Problem description. Begin with the line containing "camera_right=-135 camera_up=5", end with the last line of the records, and retype everything in between exactly, without the pictures.

:: Material provided ::

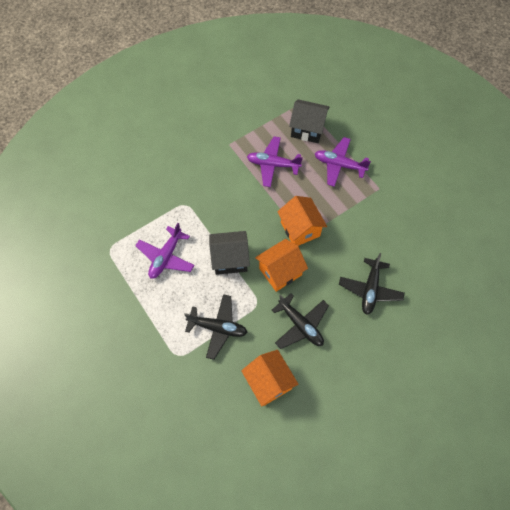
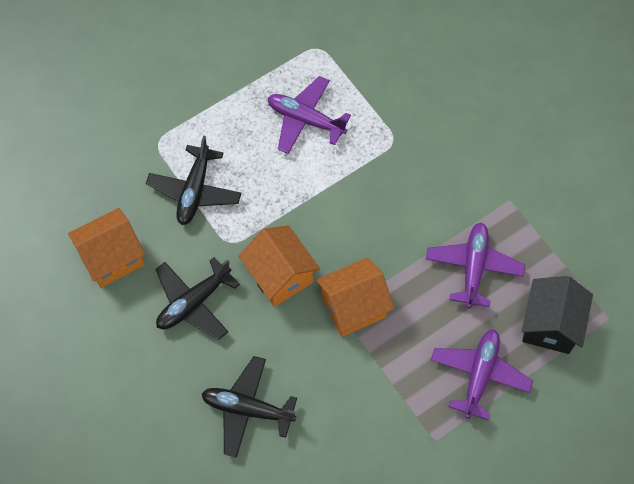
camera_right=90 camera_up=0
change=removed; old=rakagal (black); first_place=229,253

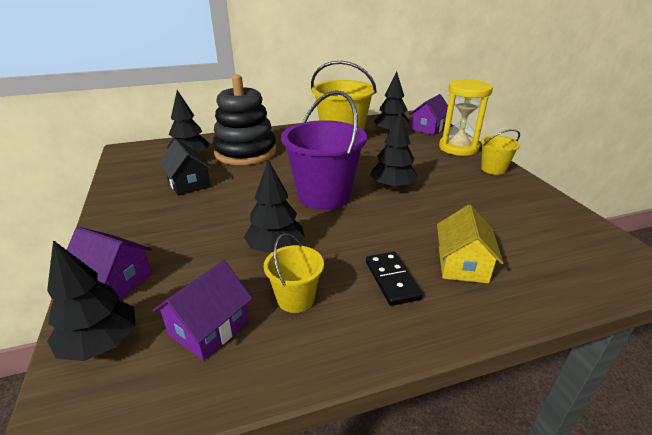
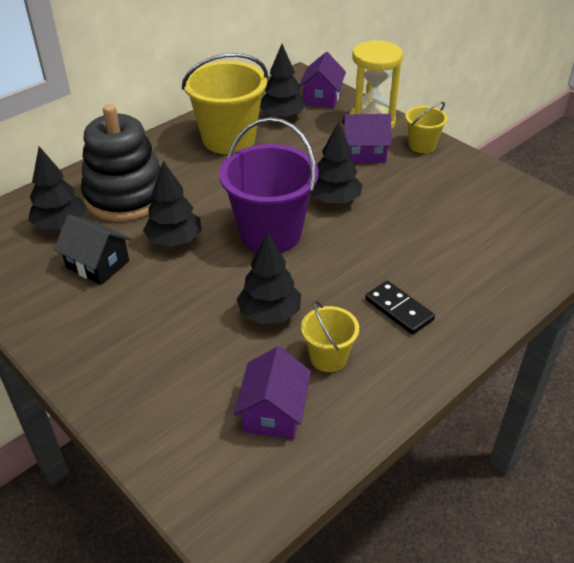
camera_right=-25 camera_up=10
change=removed; old=rakagal (yellow); first_place=470,244
change=moved; old=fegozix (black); first_place=91,300; second_place=172,204
change=moved; old=rakagal (purple); first_place=109,263; second_place=367,138

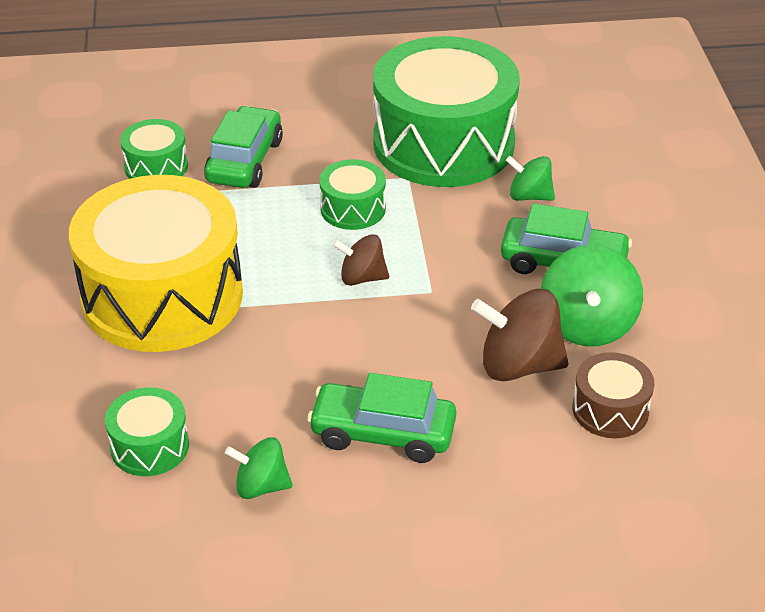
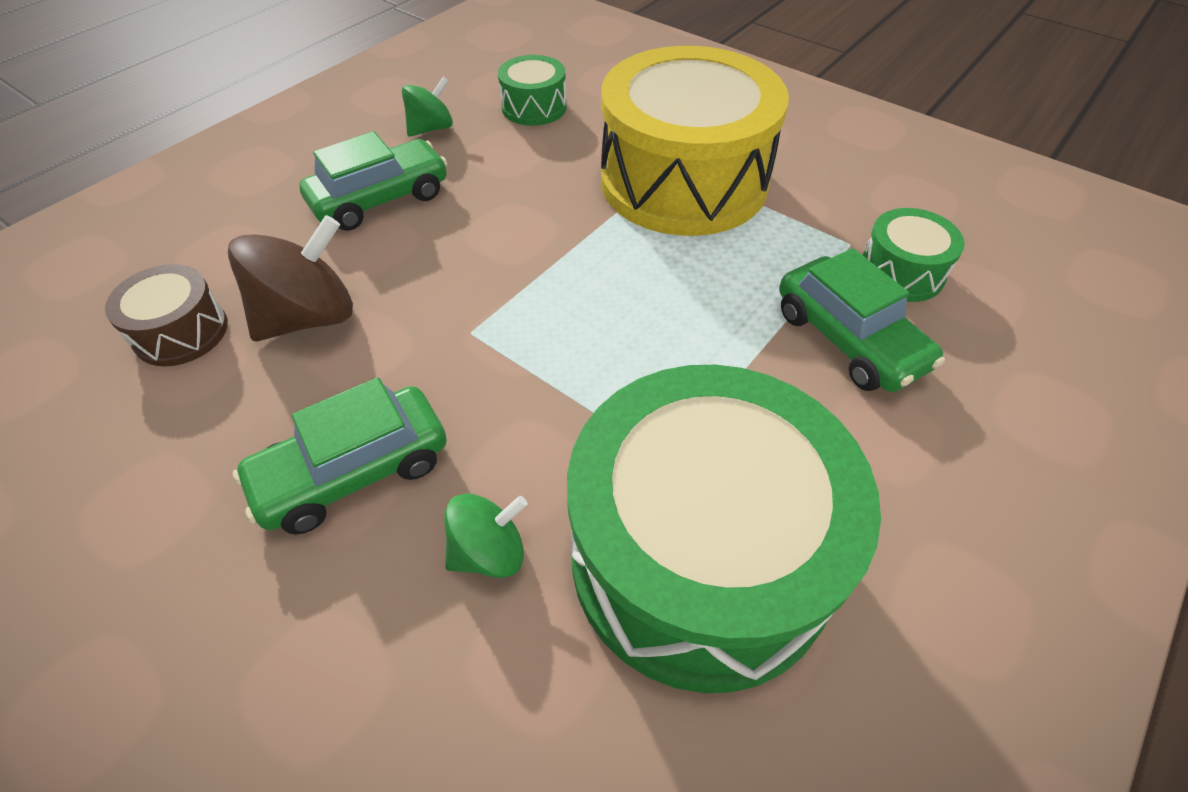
camera_right=135 camera_up=10
change=removed; old=rozagix (green); first_place=352,194
change=removed; old=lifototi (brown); first_place=361,260
change=removed; old=lifototi (green); first_place=592,296

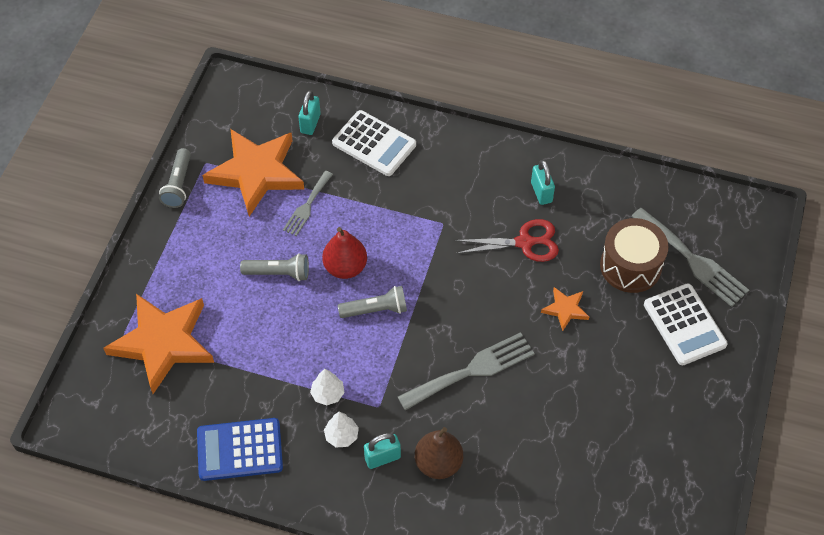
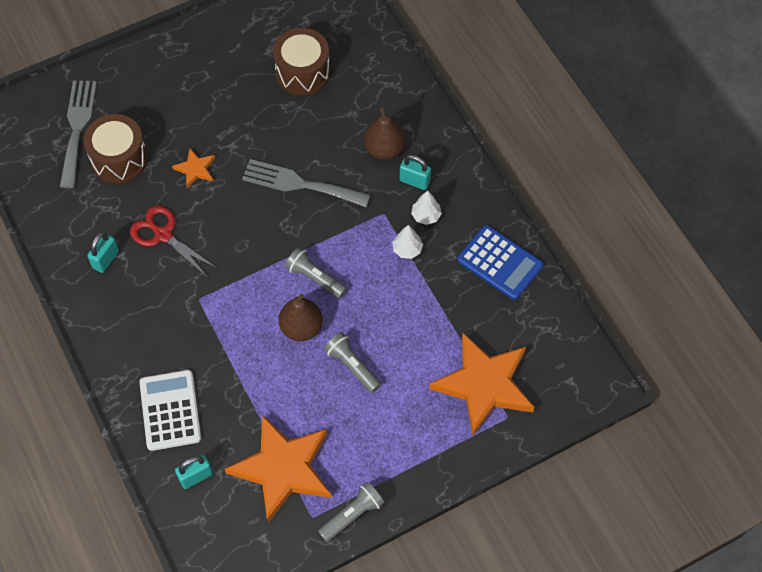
camera_right=-135 camera_up=5
change=removed; old=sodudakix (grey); first_place=308,203
change=removed; old=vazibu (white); first_place=686,324
change=added; new=rozagix (brown); second_place=301,62
change=recoloured; old=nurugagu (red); new=nurugagu (brown); first_place=344,253; second_place=301,317

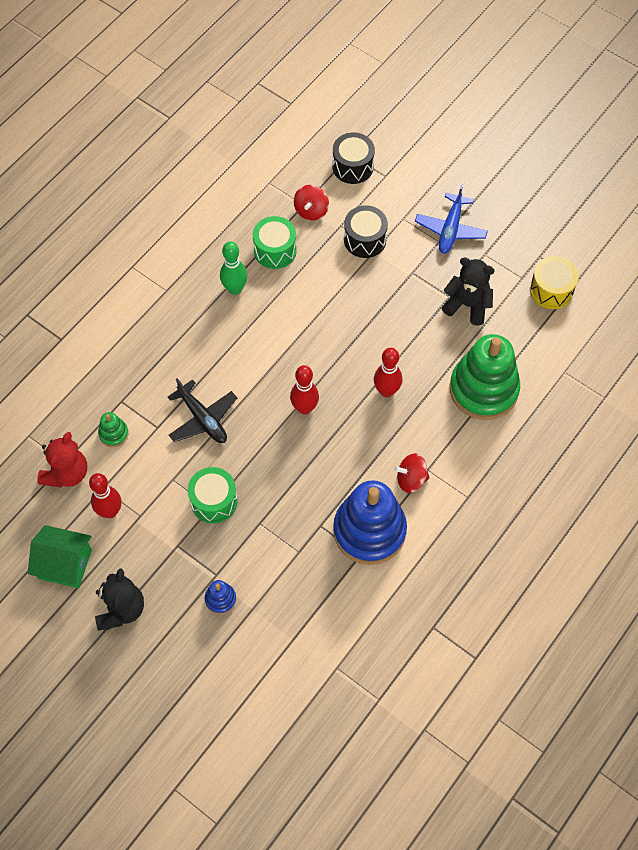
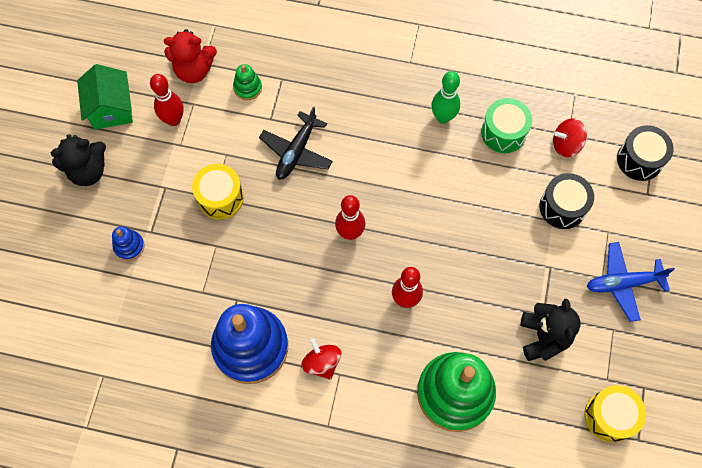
camera_right=65 camera_up=5
change=recoloured; old=rozagix (green); new=rozagix (yellow); first_place=213,495; second_place=218,192

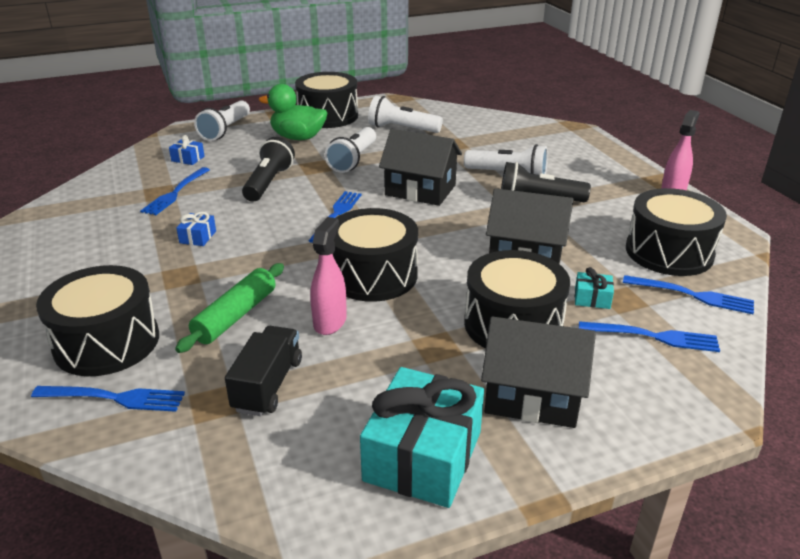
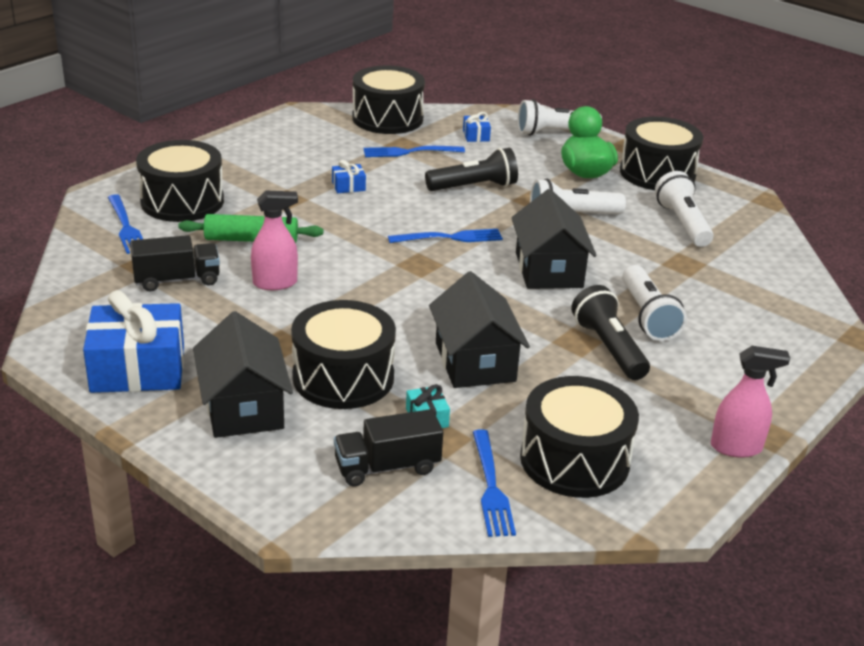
camera_right=60 camera_up=0
change=moved; old=rozagix (black); first_place=375,255; second_place=388,100
change=replaced; old=sodudakix (blue); new=sotesi (black); first_place=649,336; second_place=388,447
change=recoloured; old=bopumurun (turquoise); new=bopumurun (blue); first_place=422,437; second_place=133,341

:::

Answer section.
camera_right=-135 camera_up=5
change=removed; old=sodudakix (grey); first_place=308,203
change=removed; old=vazibu (white); first_place=686,324
change=added; new=rozagix (brown); second_place=301,62
change=recoloured; old=nurugagu (red); new=nurugagu (brown); first_place=344,253; second_place=301,317

camera_right=65 camera_up=5
change=recoloured; old=rozagix (green); new=rozagix (yellow); first_place=213,495; second_place=218,192

camera_right=60 camera_up=0
change=moved; old=rozagix (black); first_place=375,255; second_place=388,100
change=replaced; old=sodudakix (blue); new=sotesi (black); first_place=649,336; second_place=388,447
change=recoloured; old=bopumurun (turquoise); new=bopumurun (blue); first_place=422,437; second_place=133,341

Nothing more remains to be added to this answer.